Object tracking records:

▼▼▼

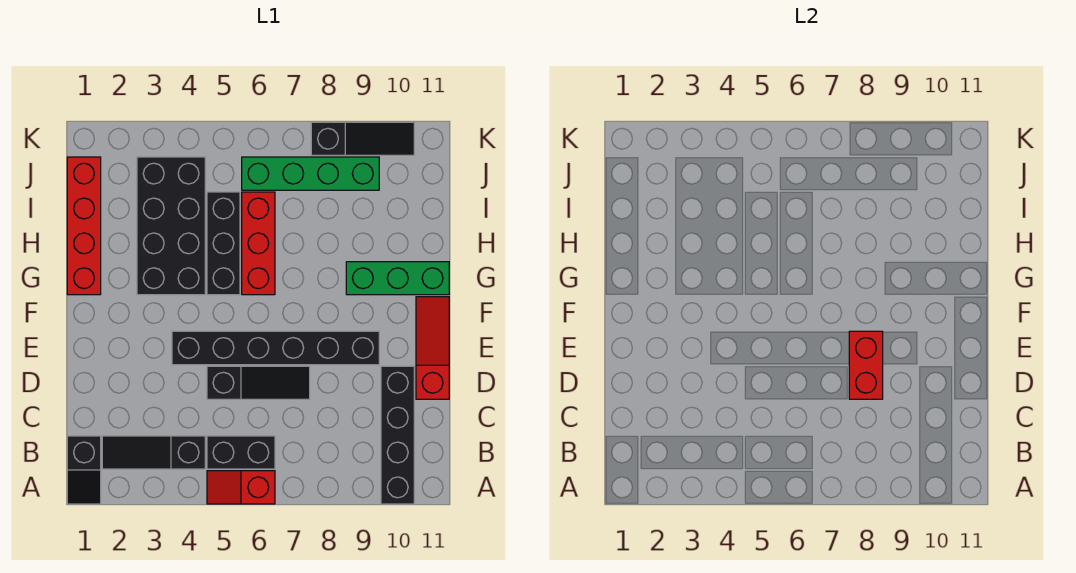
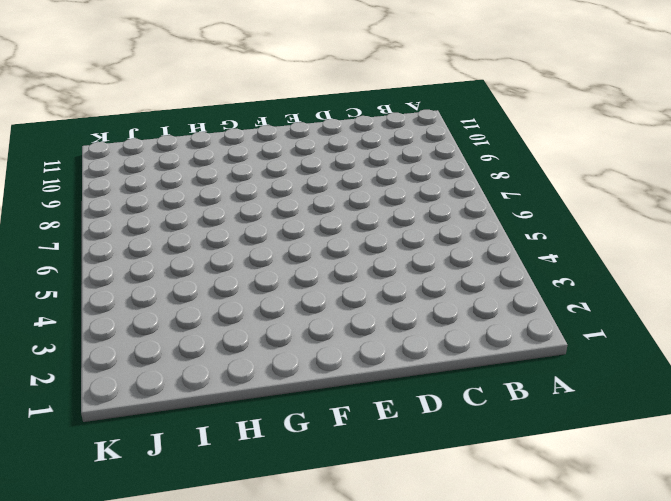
none -> black 1x2 slope [67,436,101,504]
none -> red 1x2 slope [207,471,275,504]
none -> black 1x4 brick [381,366,414,504]

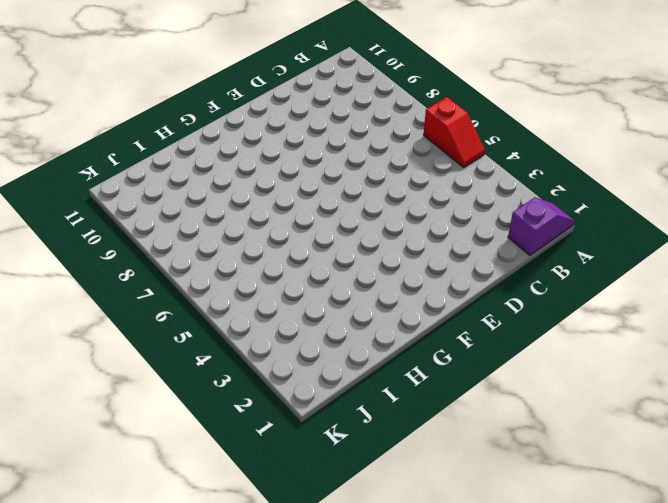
purple 1x2 slope [508,197,574,255] -> black 1x2 slope [67,436,101,504]
none -> black 1x4 brick [381,366,414,504]
none -> black 1x3 slope [102,436,205,469]
none -> black 1x2 brick [207,436,275,469]

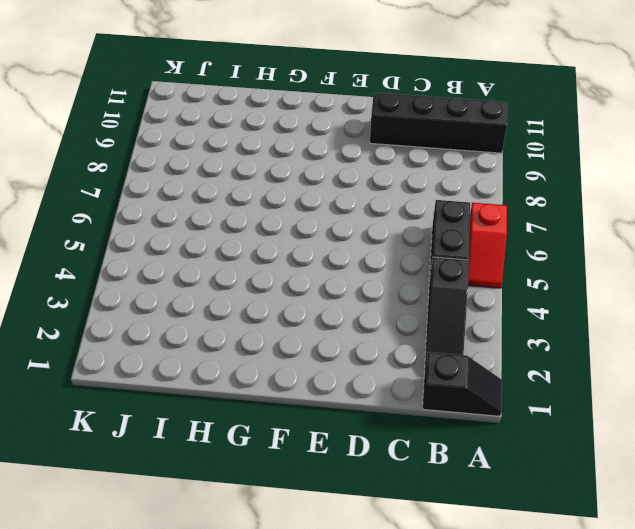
none -> black 1x3 slope [207,366,310,399]
none -> red 1x3 slope [416,297,449,399]
none -> black 1x6 brick [172,331,379,365]

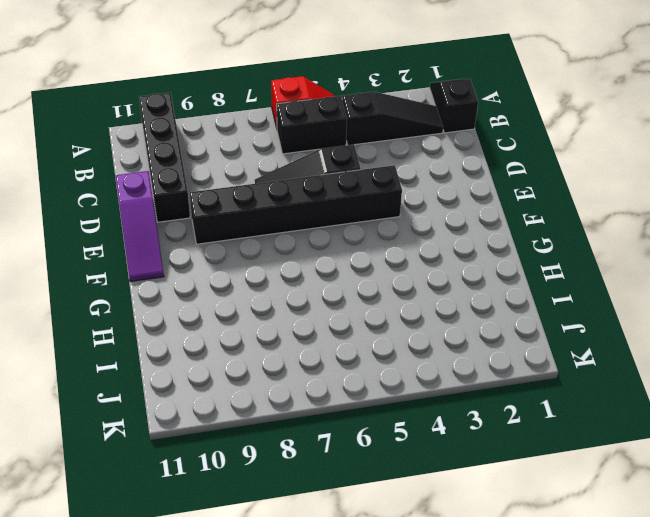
purple 1x3 slope [116,171,164,282] -> red 1x3 slope [416,297,449,399]
none -> red 1x4 brick [67,157,101,295]
none -> black 2x4 brick [137,157,205,295]
none -> black 1x3 brick [207,192,240,295]

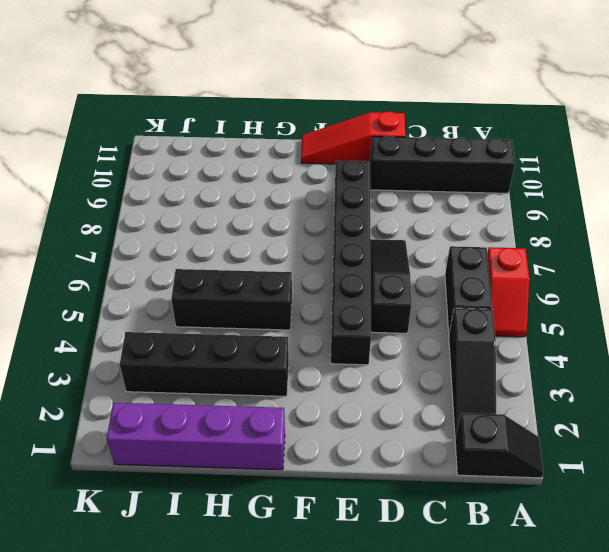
purple 1x4 brick [107,403,285,470] -> red 1x4 brick [67,157,101,295]
black 1x4 brick [120,332,289,397] -> black 2x4 brick [137,157,205,295]
none -> red 1x3 brick [242,192,275,295]
none -> green 1x3 brick [346,262,449,295]
none -> green 1x4 brick [242,157,379,190]

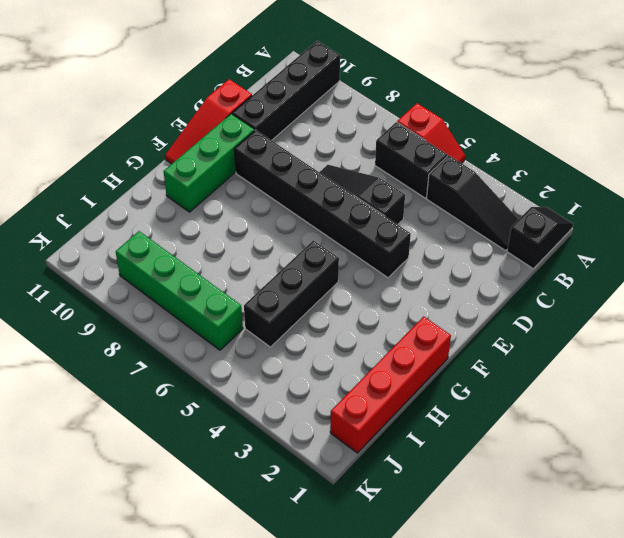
green 1x3 brick [164,114,255,212] -> green 1x3 brick turned to [346,262,449,295]
none -> black 2x4 brick [137,157,205,295]
none -> red 1x3 brick [242,192,275,295]
none -> black 1x3 slope [311,122,414,155]

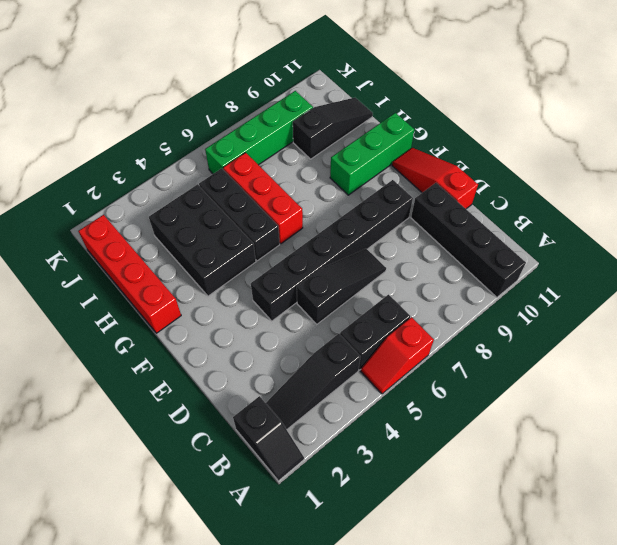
black 2x3 brick [149,184,256,296] -> black 2x4 brick [137,157,205,295]
black 1x3 slope [293,98,373,159] -> black 1x3 slope moved to [311,122,414,155]
none -> red 1x2 brick [849,331,883,399]

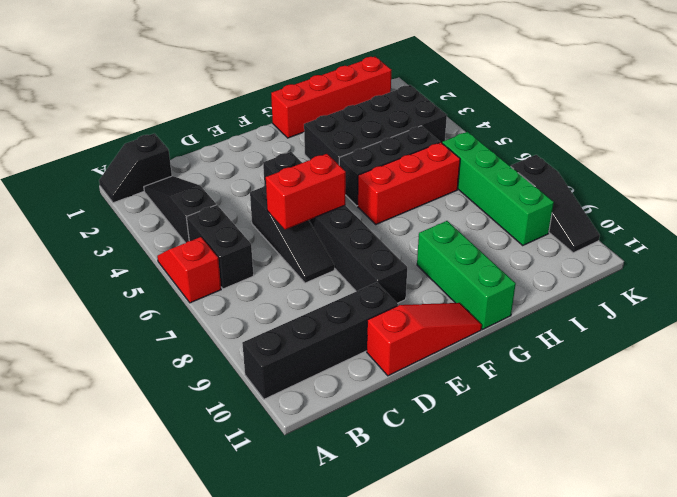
red 1x2 brick [266,154,346,230] -> red 1x2 brick moved to [849,331,883,399]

▲▲▲

What you write must match, line for line, the records from the line containing "none -> black 1x3 slope [207,366,310,399]" through the last line, with every picture left out.

none -> black 1x3 slope [207,366,310,399]
none -> red 1x3 slope [416,297,449,399]
none -> black 1x6 brick [172,331,379,365]

purple 1x3 slope [116,171,164,282] -> red 1x3 slope [416,297,449,399]
none -> red 1x4 brick [67,157,101,295]
none -> black 2x4 brick [137,157,205,295]
none -> black 1x3 brick [207,192,240,295]

purple 1x4 brick [107,403,285,470] -> red 1x4 brick [67,157,101,295]
black 1x4 brick [120,332,289,397] -> black 2x4 brick [137,157,205,295]
none -> red 1x3 brick [242,192,275,295]
none -> green 1x3 brick [346,262,449,295]
none -> green 1x4 brick [242,157,379,190]

green 1x3 brick [164,114,255,212] -> green 1x3 brick turned to [346,262,449,295]
none -> black 2x4 brick [137,157,205,295]
none -> red 1x3 brick [242,192,275,295]
none -> black 1x3 slope [311,122,414,155]

black 2x3 brick [149,184,256,296] -> black 2x4 brick [137,157,205,295]
black 1x3 slope [293,98,373,159] -> black 1x3 slope moved to [311,122,414,155]
none -> red 1x2 brick [849,331,883,399]

red 1x2 brick [266,154,346,230] -> red 1x2 brick moved to [849,331,883,399]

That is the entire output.